▸ YOUR ASSIGNMENT:
Go through the records and show each line where the word "NMOS" occurs.

[Stored dataset items]
= = = = = = =
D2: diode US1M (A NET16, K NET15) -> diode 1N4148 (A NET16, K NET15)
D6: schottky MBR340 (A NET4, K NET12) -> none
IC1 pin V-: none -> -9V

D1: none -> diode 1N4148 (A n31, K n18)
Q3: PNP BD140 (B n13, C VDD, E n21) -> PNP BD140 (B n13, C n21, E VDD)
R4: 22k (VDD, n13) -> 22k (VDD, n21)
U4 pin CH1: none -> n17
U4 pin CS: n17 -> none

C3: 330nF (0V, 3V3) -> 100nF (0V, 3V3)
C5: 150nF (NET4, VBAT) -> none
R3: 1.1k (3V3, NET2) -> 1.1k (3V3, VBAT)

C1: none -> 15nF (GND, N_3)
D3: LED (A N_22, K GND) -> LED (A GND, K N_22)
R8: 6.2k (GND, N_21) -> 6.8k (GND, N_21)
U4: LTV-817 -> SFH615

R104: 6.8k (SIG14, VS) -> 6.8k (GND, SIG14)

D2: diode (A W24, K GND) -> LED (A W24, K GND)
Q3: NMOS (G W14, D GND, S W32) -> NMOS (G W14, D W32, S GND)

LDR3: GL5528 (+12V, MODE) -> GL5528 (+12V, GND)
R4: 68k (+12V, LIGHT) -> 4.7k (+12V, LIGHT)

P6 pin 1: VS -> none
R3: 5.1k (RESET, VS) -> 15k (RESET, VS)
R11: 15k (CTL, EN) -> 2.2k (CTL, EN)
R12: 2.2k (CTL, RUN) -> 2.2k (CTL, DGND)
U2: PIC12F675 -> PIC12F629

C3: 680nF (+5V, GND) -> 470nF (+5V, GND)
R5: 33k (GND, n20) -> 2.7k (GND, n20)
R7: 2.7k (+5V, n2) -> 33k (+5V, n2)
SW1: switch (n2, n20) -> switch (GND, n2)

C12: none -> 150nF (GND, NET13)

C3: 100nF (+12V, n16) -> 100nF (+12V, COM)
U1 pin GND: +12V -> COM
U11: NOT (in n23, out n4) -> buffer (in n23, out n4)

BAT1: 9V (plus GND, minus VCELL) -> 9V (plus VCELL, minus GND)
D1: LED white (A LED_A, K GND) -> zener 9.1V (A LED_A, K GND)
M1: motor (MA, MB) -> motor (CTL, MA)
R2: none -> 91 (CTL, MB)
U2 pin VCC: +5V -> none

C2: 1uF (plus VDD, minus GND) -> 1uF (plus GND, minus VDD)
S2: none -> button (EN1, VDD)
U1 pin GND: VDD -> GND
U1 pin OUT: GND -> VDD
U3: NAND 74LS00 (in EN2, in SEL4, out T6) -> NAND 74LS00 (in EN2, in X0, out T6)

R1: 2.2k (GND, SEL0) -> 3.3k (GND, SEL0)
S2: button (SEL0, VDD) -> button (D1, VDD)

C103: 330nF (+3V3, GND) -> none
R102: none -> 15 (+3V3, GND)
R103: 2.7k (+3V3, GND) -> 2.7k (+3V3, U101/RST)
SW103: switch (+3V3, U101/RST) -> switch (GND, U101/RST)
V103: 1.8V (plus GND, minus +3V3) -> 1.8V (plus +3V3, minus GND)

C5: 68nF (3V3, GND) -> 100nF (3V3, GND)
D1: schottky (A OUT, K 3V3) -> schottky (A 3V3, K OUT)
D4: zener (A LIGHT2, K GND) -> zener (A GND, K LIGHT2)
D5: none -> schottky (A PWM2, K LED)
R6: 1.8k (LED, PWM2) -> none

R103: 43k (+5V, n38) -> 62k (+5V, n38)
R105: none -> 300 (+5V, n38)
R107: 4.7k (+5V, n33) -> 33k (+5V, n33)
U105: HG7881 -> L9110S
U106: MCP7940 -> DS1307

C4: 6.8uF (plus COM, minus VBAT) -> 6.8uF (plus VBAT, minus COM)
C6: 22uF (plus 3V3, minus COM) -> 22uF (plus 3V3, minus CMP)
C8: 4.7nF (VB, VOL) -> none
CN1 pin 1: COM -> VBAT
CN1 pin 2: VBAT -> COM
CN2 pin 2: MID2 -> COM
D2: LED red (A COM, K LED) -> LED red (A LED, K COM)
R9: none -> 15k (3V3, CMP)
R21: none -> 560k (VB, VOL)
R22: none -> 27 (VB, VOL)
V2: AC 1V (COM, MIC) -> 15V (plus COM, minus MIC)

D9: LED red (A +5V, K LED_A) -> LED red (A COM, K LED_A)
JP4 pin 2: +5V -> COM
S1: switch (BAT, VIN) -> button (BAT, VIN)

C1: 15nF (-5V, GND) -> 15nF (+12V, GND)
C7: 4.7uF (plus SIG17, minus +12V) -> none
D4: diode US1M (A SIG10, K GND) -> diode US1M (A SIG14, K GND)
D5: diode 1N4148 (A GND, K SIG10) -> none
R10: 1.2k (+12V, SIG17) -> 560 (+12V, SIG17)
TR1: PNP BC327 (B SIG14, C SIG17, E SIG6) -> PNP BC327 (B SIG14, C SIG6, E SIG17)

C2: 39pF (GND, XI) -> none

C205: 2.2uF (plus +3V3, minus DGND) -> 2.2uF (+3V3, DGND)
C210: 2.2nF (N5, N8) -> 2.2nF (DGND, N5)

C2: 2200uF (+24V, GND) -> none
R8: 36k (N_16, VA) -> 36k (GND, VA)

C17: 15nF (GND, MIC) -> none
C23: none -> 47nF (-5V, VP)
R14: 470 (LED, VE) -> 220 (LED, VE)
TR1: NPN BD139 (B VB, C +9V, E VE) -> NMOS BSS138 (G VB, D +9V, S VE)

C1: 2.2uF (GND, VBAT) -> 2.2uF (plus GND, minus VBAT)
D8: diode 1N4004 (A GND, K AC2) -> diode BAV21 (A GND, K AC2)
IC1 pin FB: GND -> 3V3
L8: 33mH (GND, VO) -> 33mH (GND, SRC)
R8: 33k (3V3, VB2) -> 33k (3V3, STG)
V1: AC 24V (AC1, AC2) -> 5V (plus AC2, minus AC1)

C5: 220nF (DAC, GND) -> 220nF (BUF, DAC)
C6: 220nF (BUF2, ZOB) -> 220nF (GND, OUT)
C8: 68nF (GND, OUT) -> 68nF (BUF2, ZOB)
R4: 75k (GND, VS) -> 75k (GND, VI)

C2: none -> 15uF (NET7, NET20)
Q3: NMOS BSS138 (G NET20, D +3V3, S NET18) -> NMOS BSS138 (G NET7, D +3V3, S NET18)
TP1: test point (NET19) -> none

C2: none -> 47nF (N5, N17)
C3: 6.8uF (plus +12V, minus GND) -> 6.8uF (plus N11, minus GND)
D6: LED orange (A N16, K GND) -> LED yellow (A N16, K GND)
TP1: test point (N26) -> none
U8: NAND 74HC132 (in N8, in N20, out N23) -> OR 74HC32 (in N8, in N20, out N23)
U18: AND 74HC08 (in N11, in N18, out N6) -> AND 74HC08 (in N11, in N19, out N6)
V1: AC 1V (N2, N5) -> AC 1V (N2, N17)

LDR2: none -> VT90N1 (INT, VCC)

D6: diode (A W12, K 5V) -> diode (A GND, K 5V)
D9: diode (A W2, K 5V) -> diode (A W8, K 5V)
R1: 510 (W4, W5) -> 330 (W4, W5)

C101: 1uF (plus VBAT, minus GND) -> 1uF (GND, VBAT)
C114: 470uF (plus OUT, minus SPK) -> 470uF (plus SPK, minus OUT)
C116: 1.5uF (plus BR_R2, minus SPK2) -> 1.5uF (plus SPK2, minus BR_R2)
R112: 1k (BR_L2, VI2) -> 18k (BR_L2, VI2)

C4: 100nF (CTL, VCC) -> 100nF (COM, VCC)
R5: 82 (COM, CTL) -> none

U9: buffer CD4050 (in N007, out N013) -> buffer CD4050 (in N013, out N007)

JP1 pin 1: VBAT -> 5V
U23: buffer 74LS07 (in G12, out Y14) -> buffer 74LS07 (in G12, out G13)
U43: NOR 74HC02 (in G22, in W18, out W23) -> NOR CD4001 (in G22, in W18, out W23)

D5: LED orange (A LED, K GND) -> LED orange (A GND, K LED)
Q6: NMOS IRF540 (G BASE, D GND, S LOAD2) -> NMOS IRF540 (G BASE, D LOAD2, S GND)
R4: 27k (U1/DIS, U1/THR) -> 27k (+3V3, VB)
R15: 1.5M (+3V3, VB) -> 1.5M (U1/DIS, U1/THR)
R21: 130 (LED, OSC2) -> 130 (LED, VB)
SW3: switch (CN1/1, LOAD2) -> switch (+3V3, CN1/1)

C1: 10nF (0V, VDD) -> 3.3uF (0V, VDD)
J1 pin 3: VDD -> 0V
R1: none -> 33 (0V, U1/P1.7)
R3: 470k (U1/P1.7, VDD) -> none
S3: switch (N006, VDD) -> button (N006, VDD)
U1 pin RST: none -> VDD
= = = = = = =
▸ ANSWER SPACE:
Q3: NMOS (G W14, D GND, S W32) -> NMOS (G W14, D W32, S GND)
TR1: NPN BD139 (B VB, C +9V, E VE) -> NMOS BSS138 (G VB, D +9V, S VE)
Q3: NMOS BSS138 (G NET20, D +3V3, S NET18) -> NMOS BSS138 (G NET7, D +3V3, S NET18)
Q6: NMOS IRF540 (G BASE, D GND, S LOAD2) -> NMOS IRF540 (G BASE, D LOAD2, S GND)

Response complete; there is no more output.